> _TASK DIRECTIONS_
Across the records below, how many lines include the word "none"? State only the number.

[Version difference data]

==============================

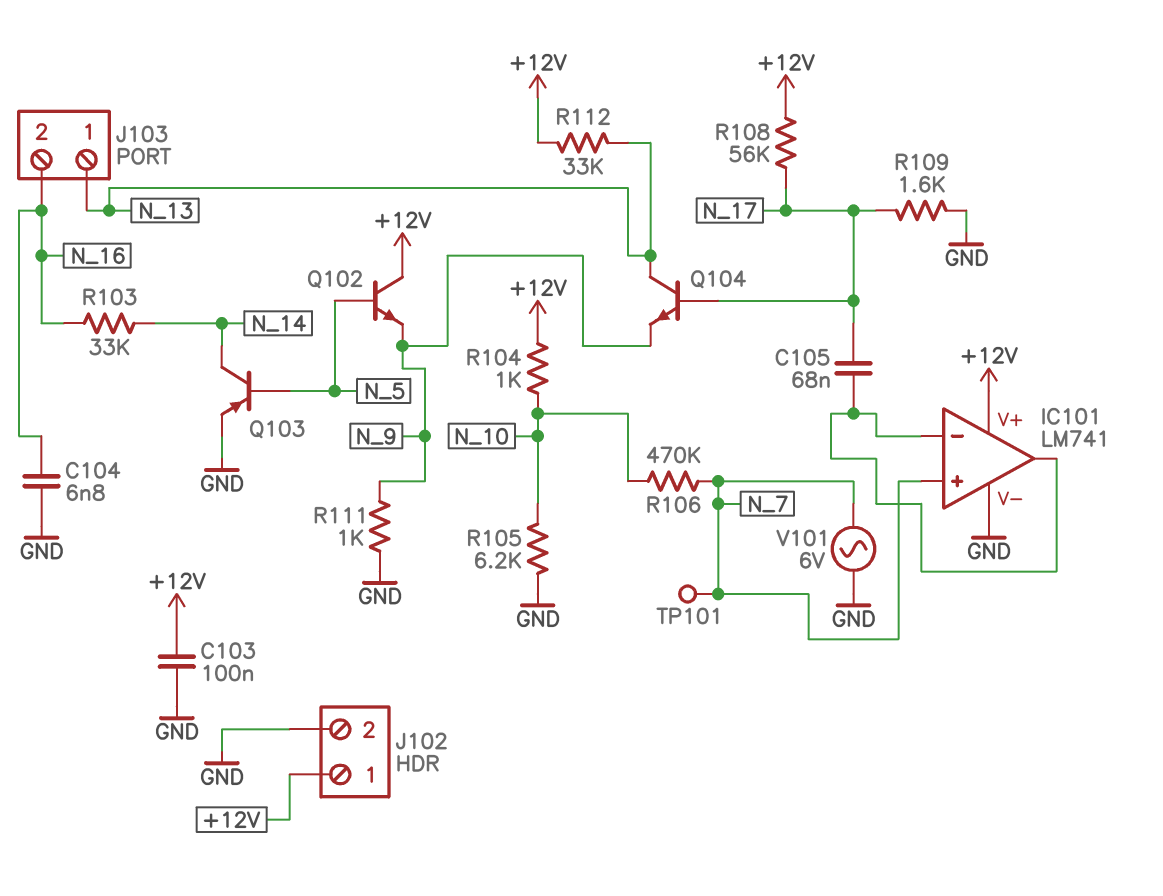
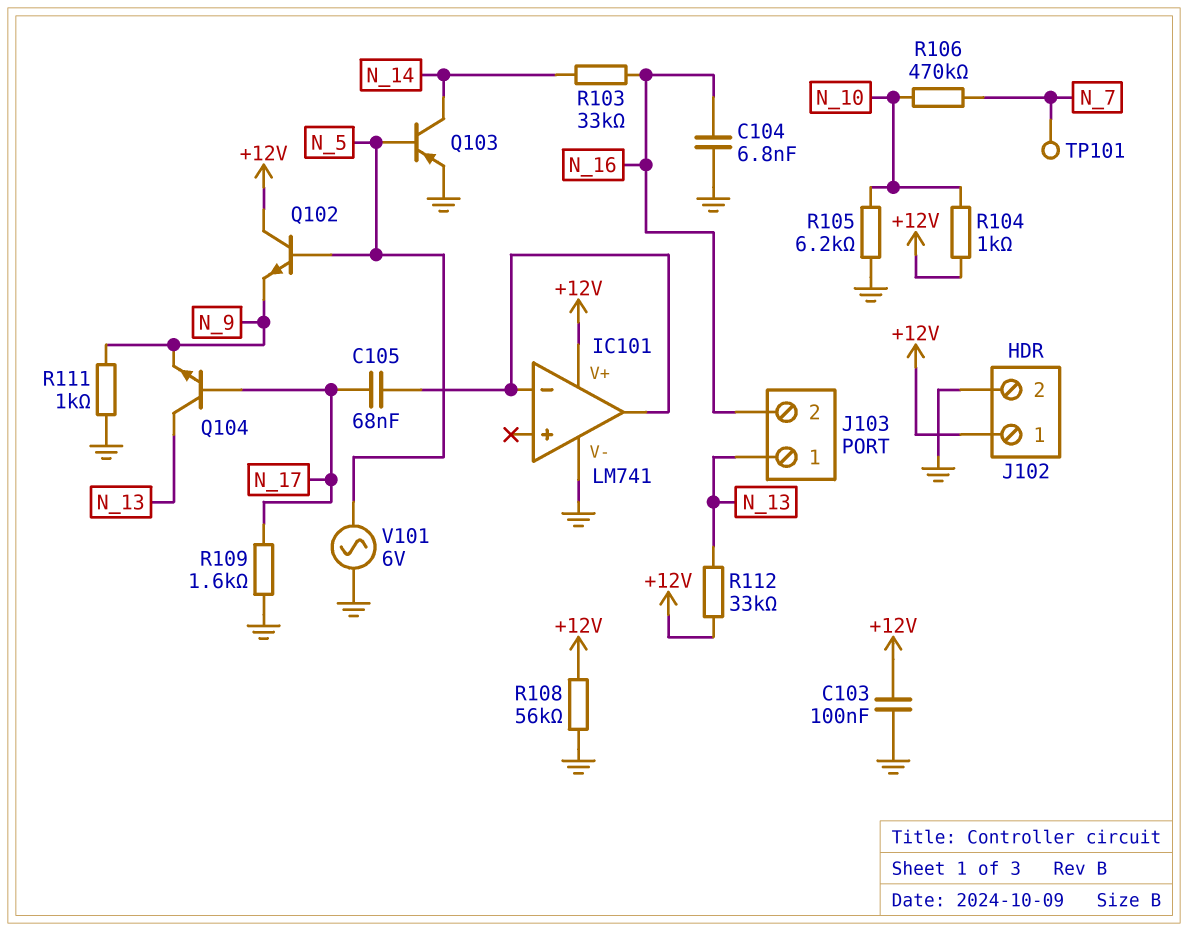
IC101 pin in+: N_7 -> none
R108: 56k (+12V, N_17) -> 56k (+12V, GND)
V101: AC 6V (GND, N_7) -> AC 6V (GND, N_5)

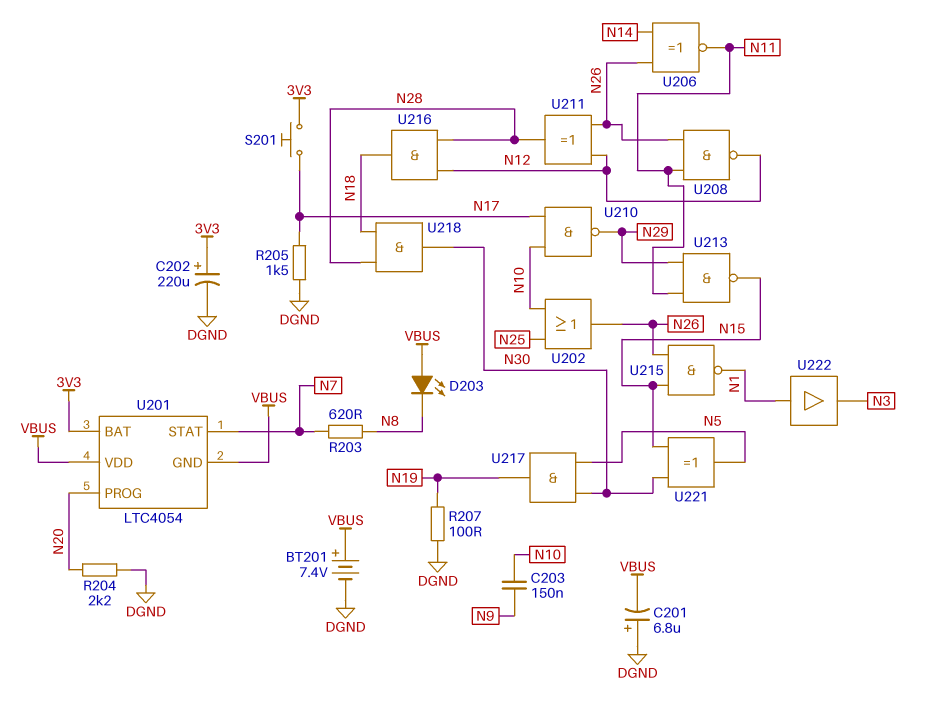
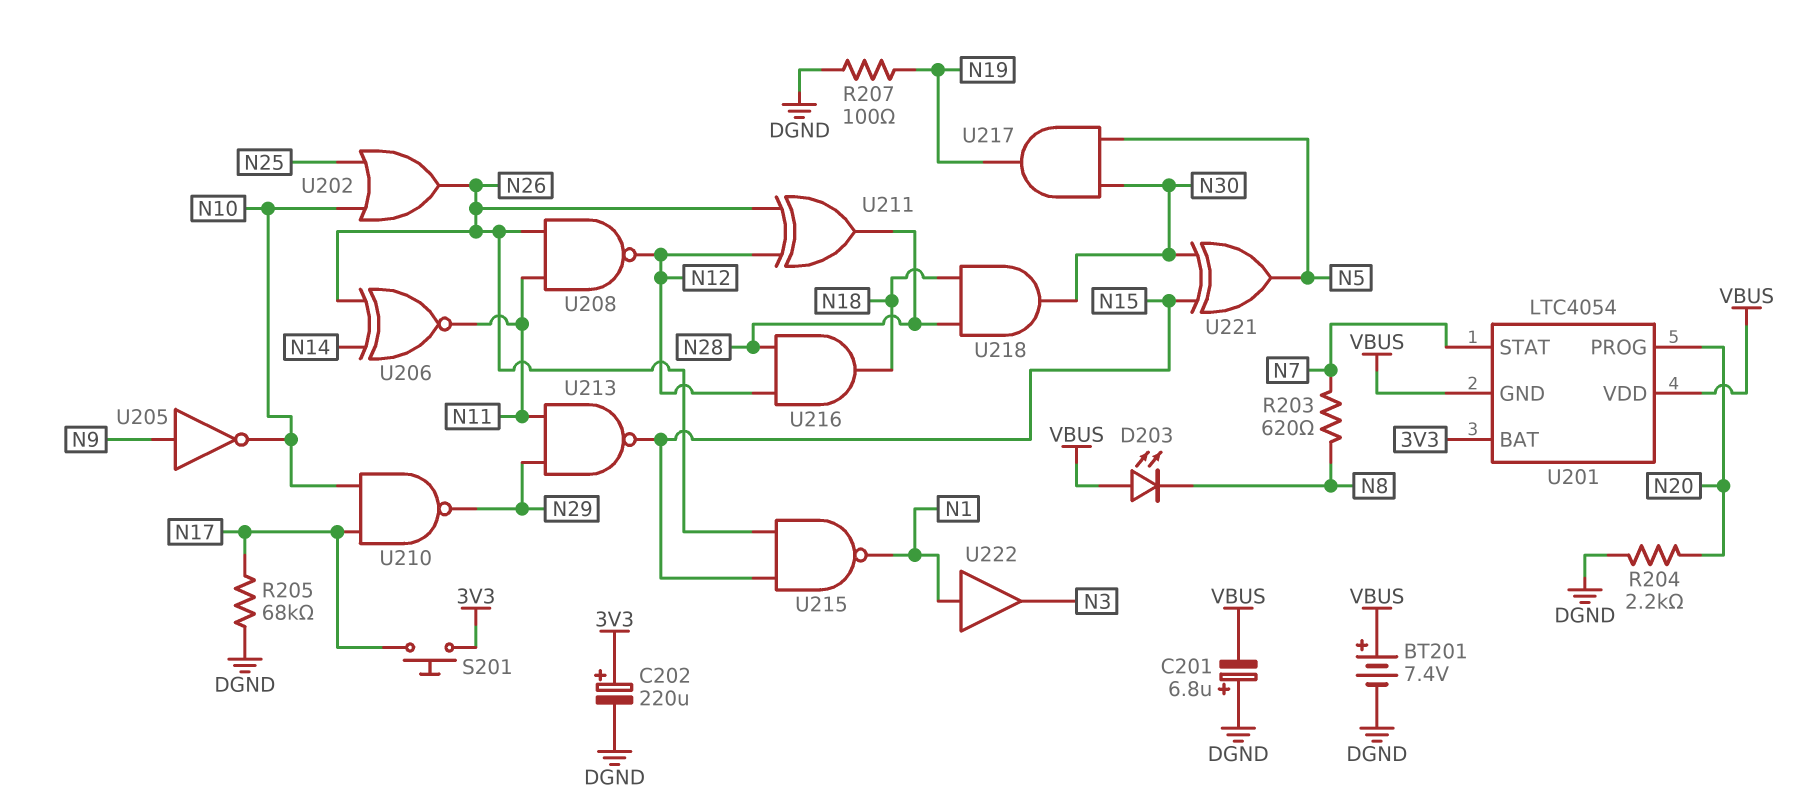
C203: 150nF (N9, N10) -> none
R205: 1.5k (DGND, N17) -> 68k (DGND, N17)
U205: none -> NOT (in N9, out N10)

==============================

> _ANSWER TO THE EXERCISE_
3